*** Opening MATERIAL SHOWN ***

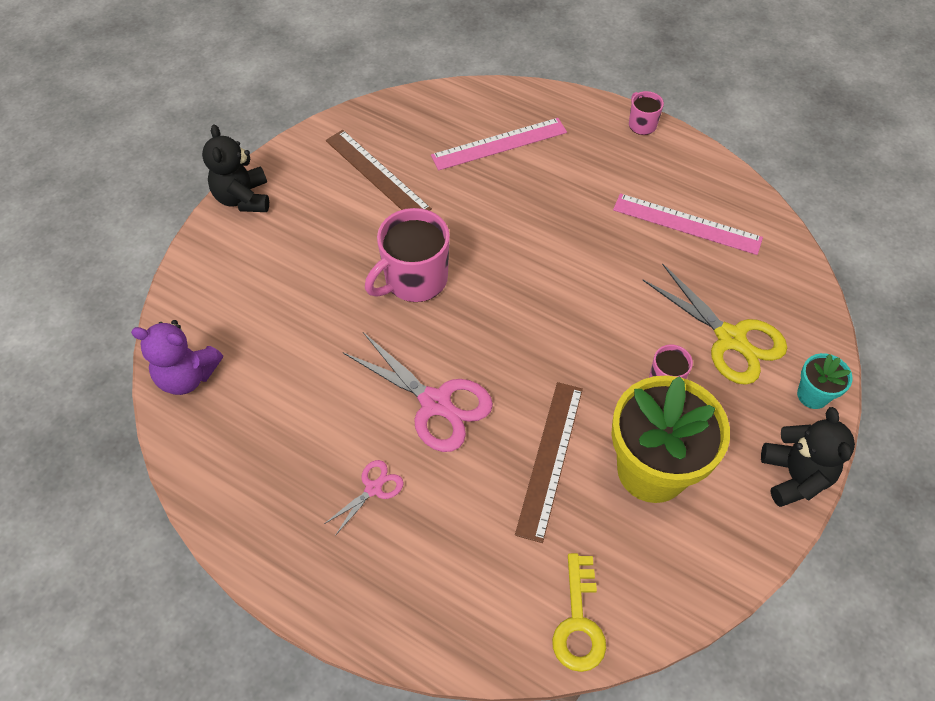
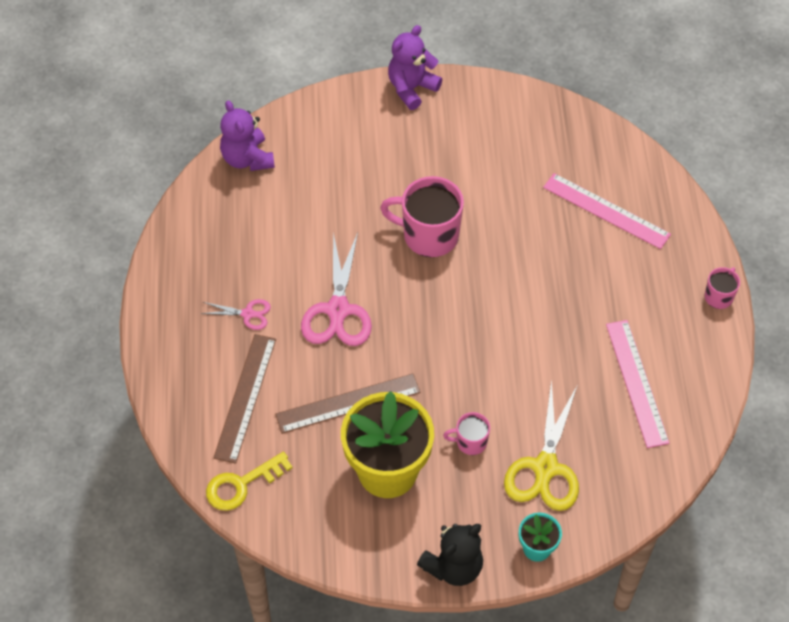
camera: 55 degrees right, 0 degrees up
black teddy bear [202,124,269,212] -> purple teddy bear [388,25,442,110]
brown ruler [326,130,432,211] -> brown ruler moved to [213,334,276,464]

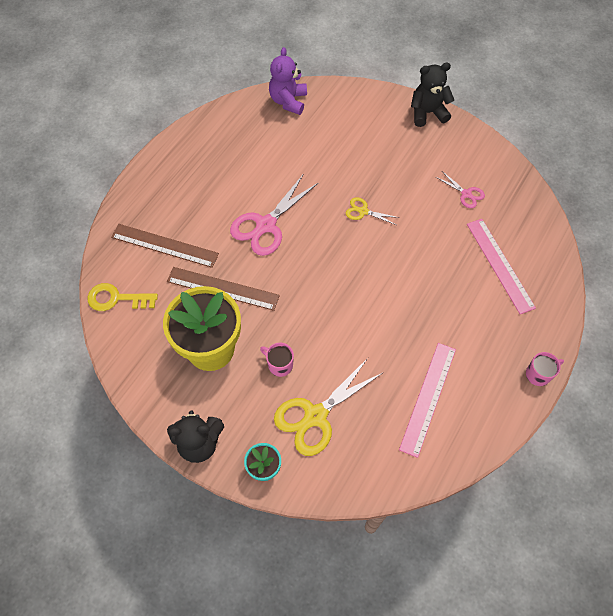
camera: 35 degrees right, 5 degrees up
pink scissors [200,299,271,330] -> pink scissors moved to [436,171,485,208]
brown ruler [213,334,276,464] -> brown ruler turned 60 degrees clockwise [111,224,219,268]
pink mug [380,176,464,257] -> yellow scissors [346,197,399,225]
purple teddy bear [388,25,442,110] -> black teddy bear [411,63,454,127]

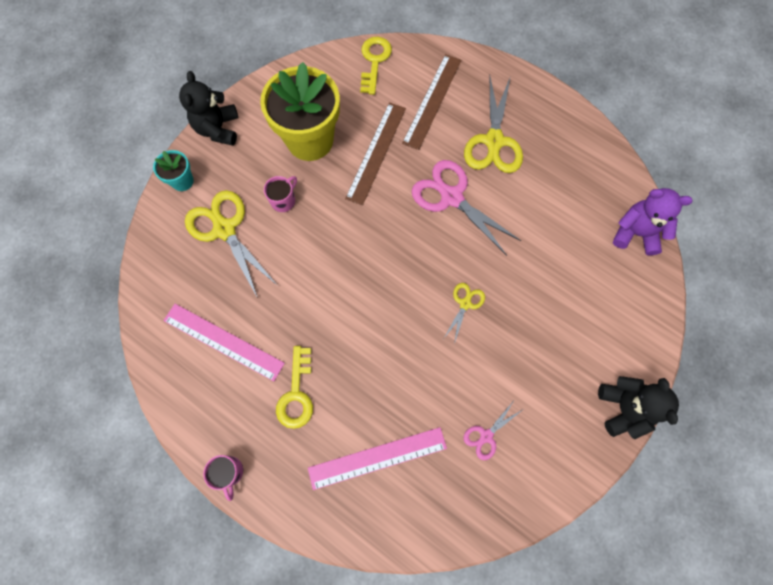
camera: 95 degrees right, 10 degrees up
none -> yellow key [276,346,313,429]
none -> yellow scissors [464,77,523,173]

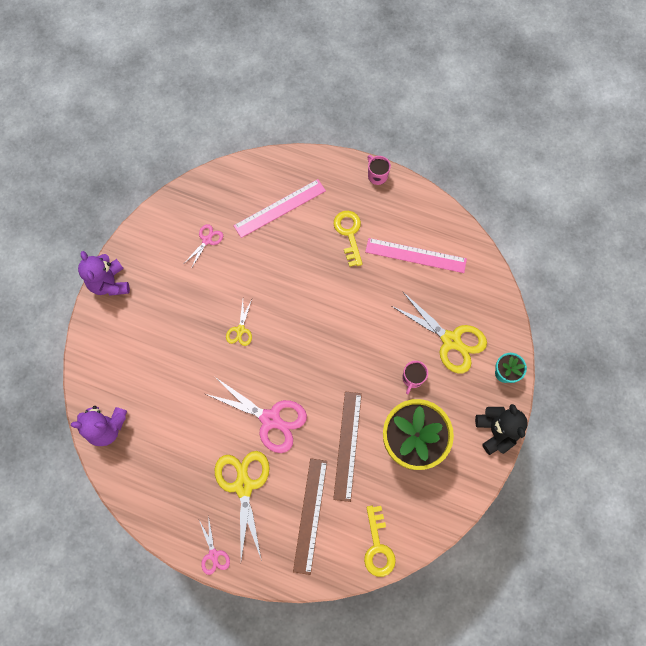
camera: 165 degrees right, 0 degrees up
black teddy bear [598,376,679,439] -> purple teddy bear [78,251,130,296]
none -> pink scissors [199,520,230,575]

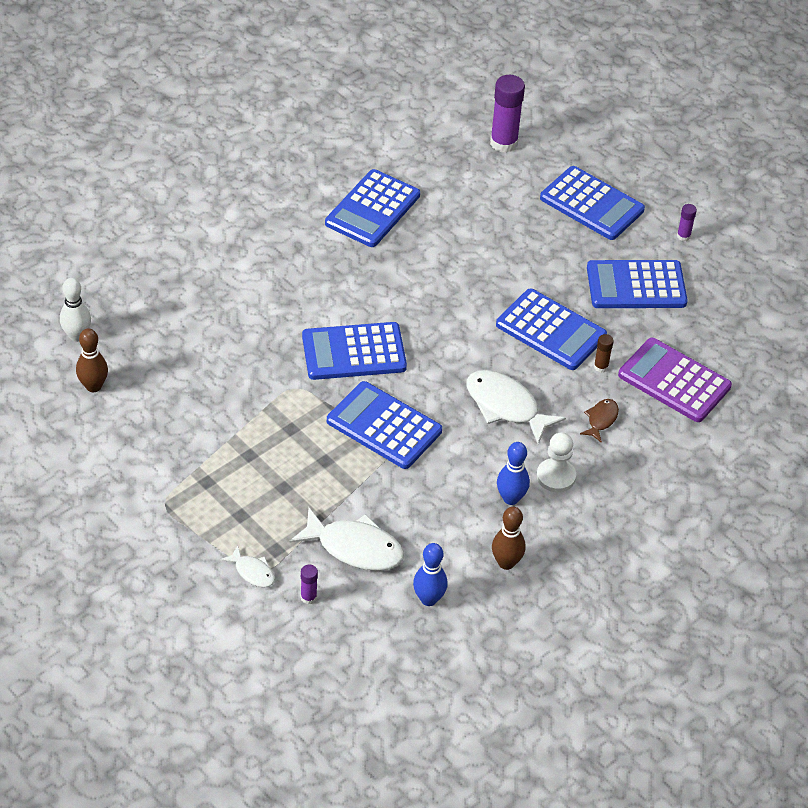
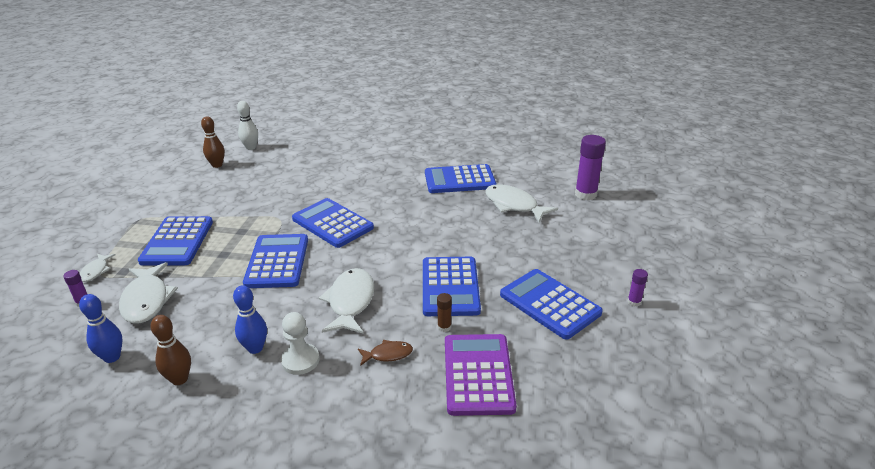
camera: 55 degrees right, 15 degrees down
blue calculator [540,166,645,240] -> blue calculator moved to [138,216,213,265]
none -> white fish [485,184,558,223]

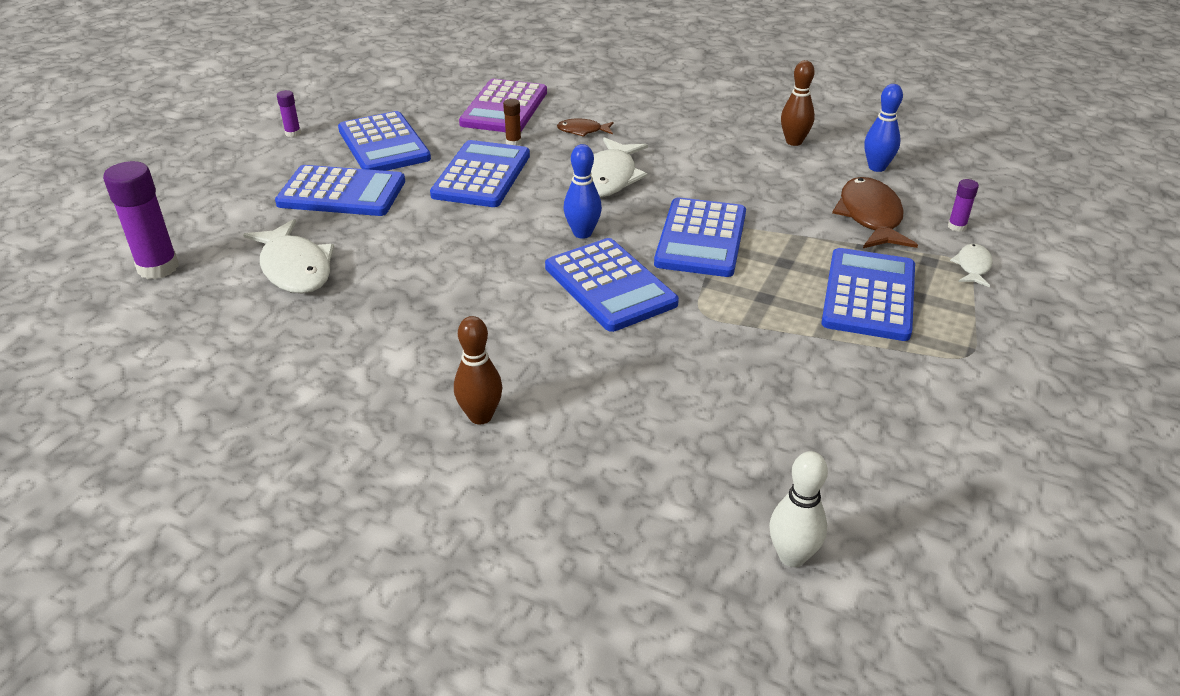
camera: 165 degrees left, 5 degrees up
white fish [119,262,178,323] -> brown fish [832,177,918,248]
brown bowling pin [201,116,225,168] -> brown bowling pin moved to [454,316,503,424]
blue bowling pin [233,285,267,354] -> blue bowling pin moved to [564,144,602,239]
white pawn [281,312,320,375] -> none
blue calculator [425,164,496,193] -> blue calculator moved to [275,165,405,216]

*** Closing MATERIAL SHOWN ***

- _EXERCISE PROMPT_
Could you transcribe every entry above exactly, leaving out the images?

- _FINISHED TASK_
camera: 55 degrees right, 0 degrees up
black teddy bear [202,124,269,212] -> purple teddy bear [388,25,442,110]
brown ruler [326,130,432,211] -> brown ruler moved to [213,334,276,464]

camera: 35 degrees right, 5 degrees up
pink scissors [200,299,271,330] -> pink scissors moved to [436,171,485,208]
brown ruler [213,334,276,464] -> brown ruler turned 60 degrees clockwise [111,224,219,268]
pink mug [380,176,464,257] -> yellow scissors [346,197,399,225]
purple teddy bear [388,25,442,110] -> black teddy bear [411,63,454,127]

camera: 95 degrees right, 10 degrees up
none -> yellow key [276,346,313,429]
none -> yellow scissors [464,77,523,173]

camera: 165 degrees right, 0 degrees up
black teddy bear [598,376,679,439] -> purple teddy bear [78,251,130,296]
none -> pink scissors [199,520,230,575]

camera: 55 degrees right, 15 degrees down
blue calculator [540,166,645,240] -> blue calculator moved to [138,216,213,265]
none -> white fish [485,184,558,223]

camera: 165 degrees left, 5 degrees up
white fish [119,262,178,323] -> brown fish [832,177,918,248]
brown bowling pin [201,116,225,168] -> brown bowling pin moved to [454,316,503,424]
blue bowling pin [233,285,267,354] -> blue bowling pin moved to [564,144,602,239]
white pawn [281,312,320,375] -> none
blue calculator [425,164,496,193] -> blue calculator moved to [275,165,405,216]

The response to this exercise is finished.